Of the lines below, report only those that contain "yellow".

─── THE DATA

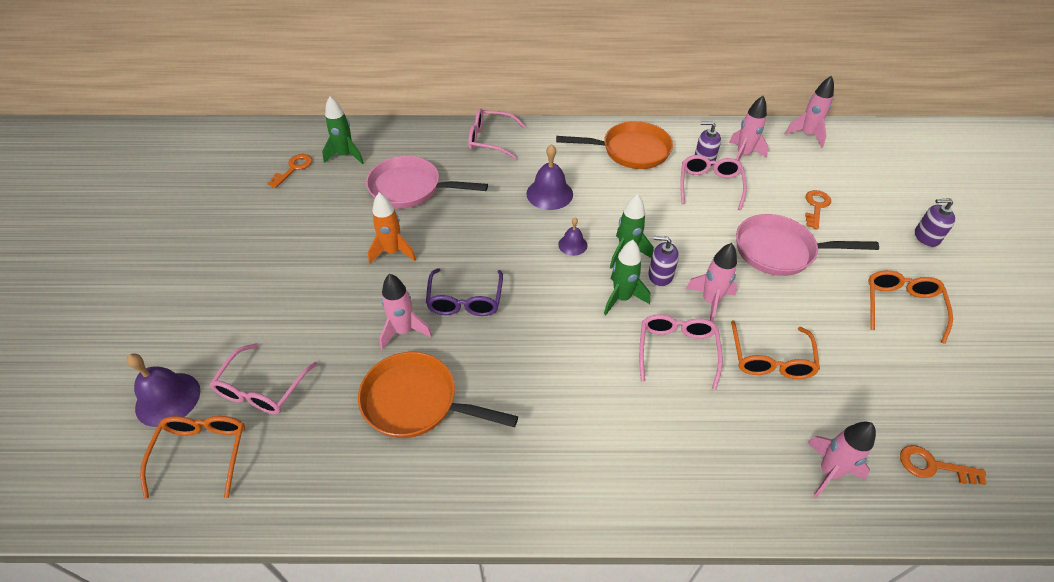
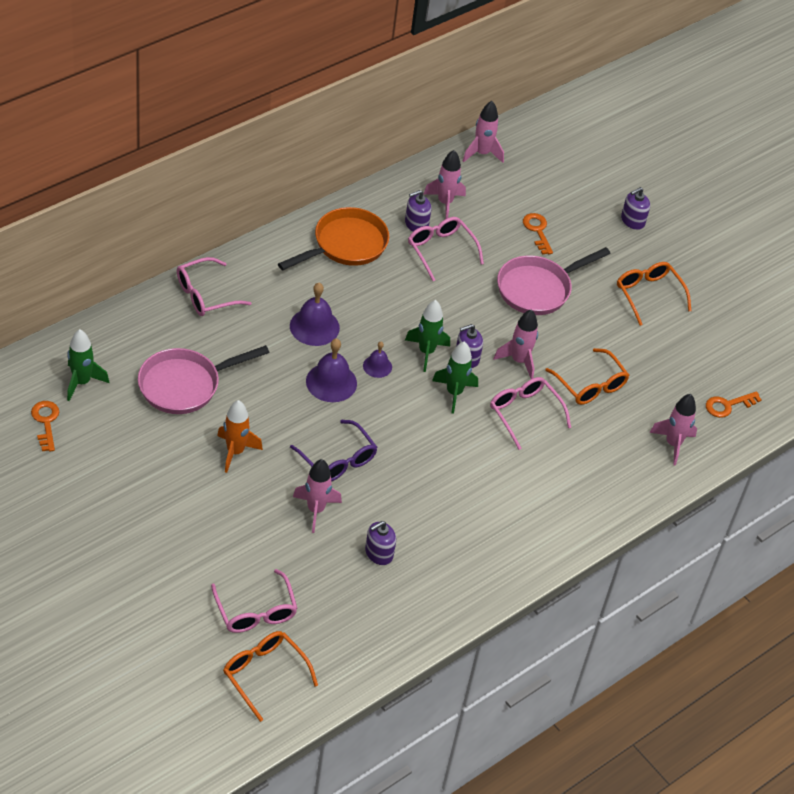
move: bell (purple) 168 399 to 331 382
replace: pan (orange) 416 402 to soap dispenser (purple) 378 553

──────
─── THE DATA

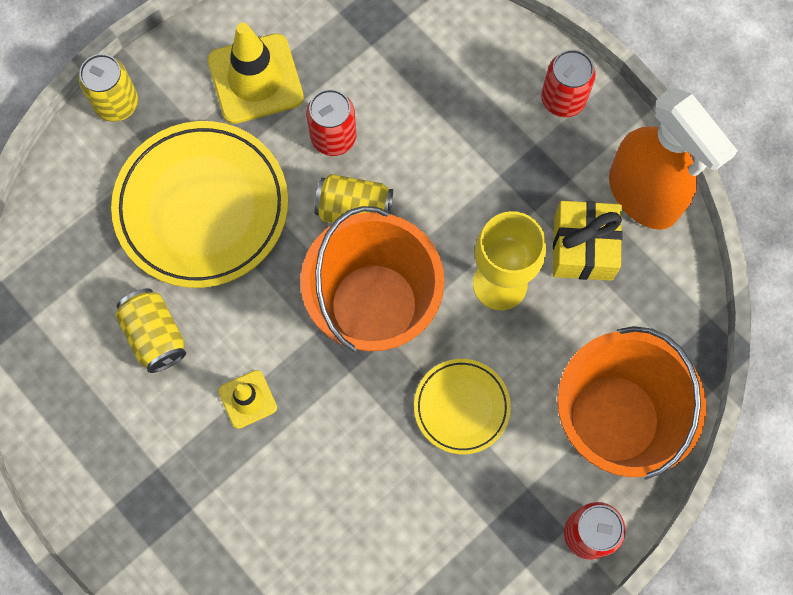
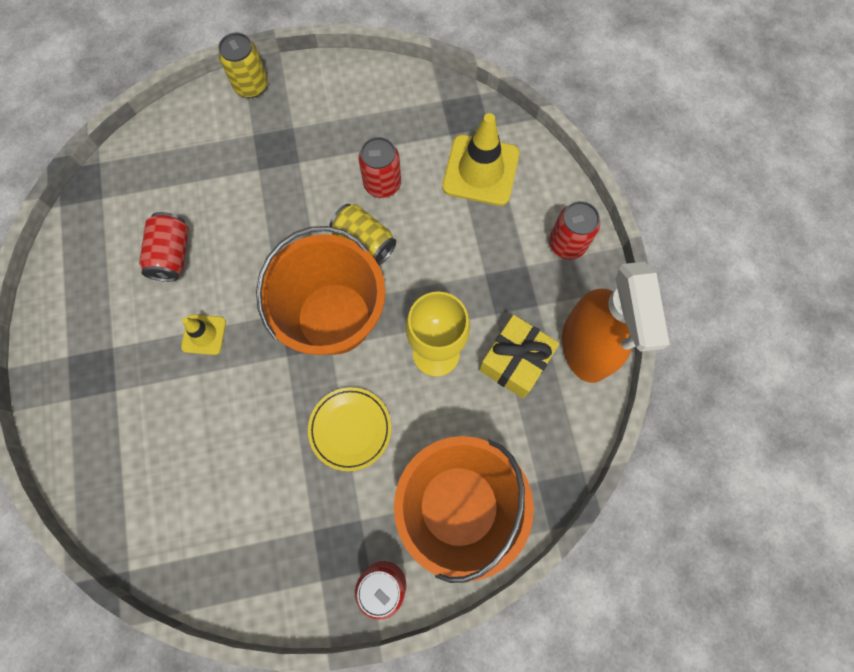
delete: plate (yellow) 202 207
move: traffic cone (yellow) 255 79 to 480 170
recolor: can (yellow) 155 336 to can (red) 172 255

──────

(ANSWER BOX)
delete: plate (yellow) 202 207
move: traffic cone (yellow) 255 79 to 480 170
recolor: can (yellow) 155 336 to can (red) 172 255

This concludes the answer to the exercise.